WHAT YOU SHOULD DO – In the records below, count every line that includes the word "turquoise". Provide the total alone.

RECORDS TO USE –
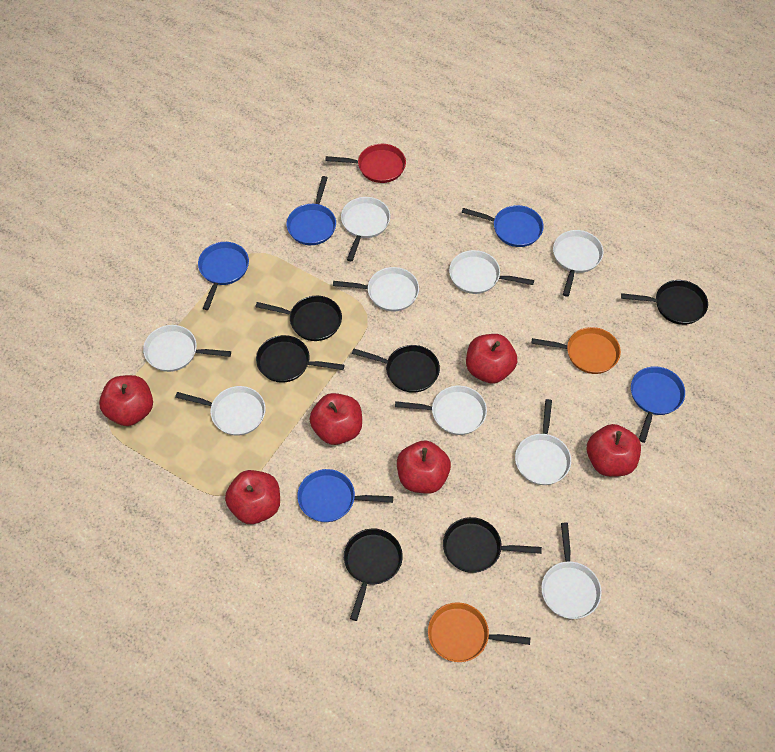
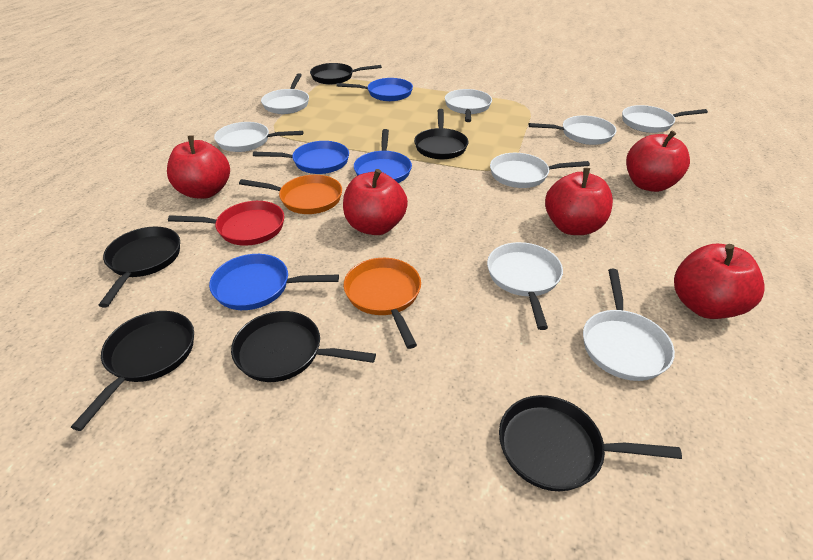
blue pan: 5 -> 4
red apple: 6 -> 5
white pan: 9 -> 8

==

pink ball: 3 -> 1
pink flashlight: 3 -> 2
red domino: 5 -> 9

==

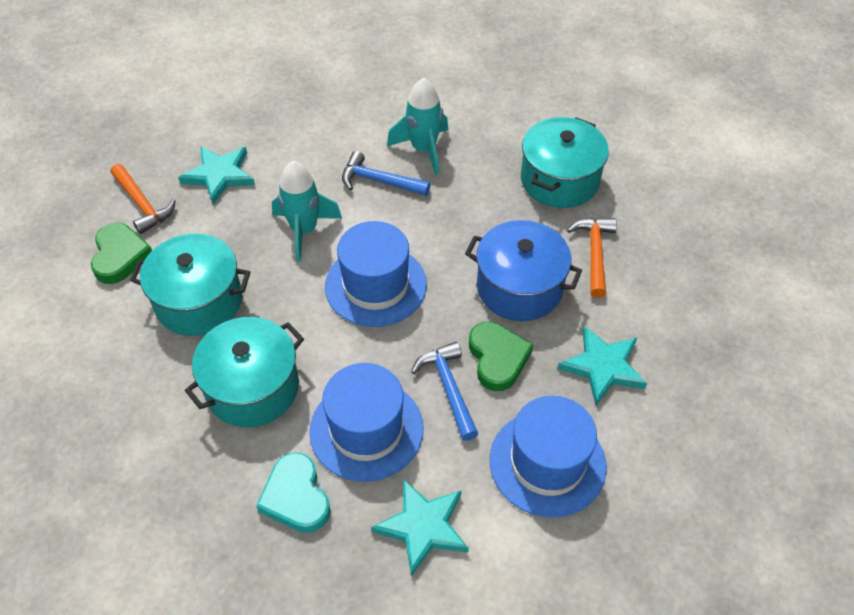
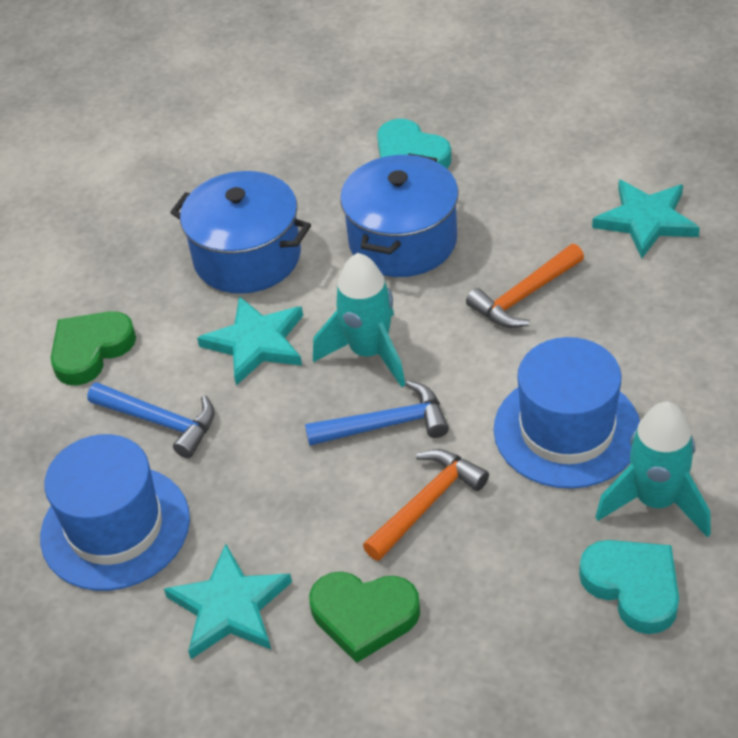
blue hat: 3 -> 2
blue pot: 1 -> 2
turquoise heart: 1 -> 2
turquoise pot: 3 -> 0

REPLY – 2